━━━━━ MATERIAL PROVIDED ━━━━━

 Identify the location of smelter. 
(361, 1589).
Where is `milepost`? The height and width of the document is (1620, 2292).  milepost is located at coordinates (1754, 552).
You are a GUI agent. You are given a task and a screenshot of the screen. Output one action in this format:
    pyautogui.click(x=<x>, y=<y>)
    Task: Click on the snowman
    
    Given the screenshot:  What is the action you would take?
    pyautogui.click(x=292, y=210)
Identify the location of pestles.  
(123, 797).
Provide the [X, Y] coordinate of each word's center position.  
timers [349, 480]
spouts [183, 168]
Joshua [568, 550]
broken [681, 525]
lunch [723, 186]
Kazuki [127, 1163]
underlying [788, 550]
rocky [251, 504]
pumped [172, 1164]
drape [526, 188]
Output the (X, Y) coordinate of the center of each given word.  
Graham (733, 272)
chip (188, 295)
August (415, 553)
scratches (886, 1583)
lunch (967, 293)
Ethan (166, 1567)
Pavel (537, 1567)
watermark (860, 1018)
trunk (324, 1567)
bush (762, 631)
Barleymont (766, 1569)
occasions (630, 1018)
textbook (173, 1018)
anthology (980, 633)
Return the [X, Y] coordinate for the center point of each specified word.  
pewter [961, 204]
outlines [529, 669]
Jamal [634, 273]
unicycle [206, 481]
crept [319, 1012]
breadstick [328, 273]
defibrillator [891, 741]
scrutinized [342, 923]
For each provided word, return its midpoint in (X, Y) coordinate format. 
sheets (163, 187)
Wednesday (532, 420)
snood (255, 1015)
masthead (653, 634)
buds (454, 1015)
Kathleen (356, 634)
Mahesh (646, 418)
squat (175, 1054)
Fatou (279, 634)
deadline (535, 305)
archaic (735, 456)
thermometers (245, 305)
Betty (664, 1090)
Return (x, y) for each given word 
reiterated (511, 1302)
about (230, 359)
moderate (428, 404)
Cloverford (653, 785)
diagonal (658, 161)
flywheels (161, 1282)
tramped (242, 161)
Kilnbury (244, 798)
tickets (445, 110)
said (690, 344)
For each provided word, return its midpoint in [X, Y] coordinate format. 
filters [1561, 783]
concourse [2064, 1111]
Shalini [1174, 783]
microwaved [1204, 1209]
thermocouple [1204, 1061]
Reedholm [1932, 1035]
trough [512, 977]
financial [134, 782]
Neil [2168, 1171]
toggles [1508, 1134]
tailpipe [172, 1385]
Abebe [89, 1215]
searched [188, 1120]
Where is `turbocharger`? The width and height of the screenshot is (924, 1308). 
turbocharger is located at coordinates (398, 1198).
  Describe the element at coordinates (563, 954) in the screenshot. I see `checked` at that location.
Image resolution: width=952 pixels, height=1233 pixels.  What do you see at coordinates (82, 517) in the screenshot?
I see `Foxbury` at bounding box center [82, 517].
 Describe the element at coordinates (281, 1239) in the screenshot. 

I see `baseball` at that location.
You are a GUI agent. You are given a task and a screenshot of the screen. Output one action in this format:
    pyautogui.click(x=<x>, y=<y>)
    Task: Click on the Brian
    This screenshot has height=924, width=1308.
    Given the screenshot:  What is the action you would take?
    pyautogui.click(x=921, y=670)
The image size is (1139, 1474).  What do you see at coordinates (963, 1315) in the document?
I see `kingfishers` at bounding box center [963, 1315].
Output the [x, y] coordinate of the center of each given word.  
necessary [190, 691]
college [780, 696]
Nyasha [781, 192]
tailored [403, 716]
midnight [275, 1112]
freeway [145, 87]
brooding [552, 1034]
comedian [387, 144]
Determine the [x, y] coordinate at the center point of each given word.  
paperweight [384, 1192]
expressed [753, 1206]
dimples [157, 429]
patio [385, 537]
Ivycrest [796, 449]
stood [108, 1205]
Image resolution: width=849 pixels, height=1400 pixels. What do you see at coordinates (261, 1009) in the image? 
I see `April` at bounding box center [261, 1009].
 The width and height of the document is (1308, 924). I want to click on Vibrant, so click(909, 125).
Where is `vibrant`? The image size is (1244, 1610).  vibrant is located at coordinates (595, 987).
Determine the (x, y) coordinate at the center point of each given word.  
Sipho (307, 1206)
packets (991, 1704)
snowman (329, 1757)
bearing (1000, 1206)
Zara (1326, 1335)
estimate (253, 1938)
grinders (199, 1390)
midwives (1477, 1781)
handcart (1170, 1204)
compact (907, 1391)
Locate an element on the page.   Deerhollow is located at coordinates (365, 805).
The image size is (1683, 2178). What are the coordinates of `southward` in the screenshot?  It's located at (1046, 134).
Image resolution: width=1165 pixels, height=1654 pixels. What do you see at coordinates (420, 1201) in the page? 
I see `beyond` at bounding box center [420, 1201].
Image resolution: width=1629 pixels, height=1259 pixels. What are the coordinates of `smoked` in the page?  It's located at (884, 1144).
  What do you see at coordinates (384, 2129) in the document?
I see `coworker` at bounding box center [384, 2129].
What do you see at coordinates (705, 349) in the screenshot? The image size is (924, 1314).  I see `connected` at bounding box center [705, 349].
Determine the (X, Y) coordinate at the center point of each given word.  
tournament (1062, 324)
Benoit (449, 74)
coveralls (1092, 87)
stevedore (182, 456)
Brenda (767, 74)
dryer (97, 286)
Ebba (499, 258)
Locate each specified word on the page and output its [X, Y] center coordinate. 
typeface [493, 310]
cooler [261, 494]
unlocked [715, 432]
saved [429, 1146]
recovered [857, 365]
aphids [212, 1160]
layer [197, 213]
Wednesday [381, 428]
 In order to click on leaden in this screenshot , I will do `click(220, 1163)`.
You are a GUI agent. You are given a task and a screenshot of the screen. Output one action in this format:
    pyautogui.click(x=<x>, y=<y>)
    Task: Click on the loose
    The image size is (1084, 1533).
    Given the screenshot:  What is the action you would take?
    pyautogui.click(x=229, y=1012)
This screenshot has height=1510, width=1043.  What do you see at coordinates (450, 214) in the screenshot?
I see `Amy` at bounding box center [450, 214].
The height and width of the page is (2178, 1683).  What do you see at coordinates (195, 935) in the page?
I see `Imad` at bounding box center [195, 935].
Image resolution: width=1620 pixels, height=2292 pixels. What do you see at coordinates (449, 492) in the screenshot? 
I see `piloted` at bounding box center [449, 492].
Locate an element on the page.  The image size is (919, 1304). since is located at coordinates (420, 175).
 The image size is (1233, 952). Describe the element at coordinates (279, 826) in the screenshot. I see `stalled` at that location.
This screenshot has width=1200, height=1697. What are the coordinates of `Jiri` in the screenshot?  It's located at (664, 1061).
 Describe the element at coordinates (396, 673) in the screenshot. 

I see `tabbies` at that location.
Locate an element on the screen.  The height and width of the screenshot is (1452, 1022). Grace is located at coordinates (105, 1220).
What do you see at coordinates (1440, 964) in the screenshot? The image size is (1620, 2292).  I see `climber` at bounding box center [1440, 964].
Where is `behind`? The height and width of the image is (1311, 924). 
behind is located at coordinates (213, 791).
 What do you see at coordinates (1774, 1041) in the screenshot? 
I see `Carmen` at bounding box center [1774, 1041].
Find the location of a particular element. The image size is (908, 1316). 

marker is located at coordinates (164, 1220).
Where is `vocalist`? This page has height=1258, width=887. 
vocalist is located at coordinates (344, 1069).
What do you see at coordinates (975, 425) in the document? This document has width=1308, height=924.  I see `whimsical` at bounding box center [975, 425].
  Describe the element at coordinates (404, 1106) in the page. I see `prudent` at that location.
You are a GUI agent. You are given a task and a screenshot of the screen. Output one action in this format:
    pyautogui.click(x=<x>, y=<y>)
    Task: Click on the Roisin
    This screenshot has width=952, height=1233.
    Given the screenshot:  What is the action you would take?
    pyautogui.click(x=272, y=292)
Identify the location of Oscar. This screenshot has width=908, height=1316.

━━━━━

_GIVEN EXERCISE_. Print the lines from the line containing "lunch (967, 293)" through the line containing "Wednesday (532, 420)", both included, with no changes.

_ANSWER TO THE TASK_.
lunch (967, 293)
Ethan (166, 1567)
Pavel (537, 1567)
watermark (860, 1018)
trunk (324, 1567)
bush (762, 631)
Barleymont (766, 1569)
occasions (630, 1018)
textbook (173, 1018)
anthology (980, 633)
Return the [X, Y] coordinate for the center point of each specified word.  
pewter [961, 204]
outlines [529, 669]
Jamal [634, 273]
unicycle [206, 481]
crept [319, 1012]
breadstick [328, 273]
defibrillator [891, 741]
scrutinized [342, 923]
For each provided word, return its midpoint in (X, Y) coordinate format. 
sheets (163, 187)
Wednesday (532, 420)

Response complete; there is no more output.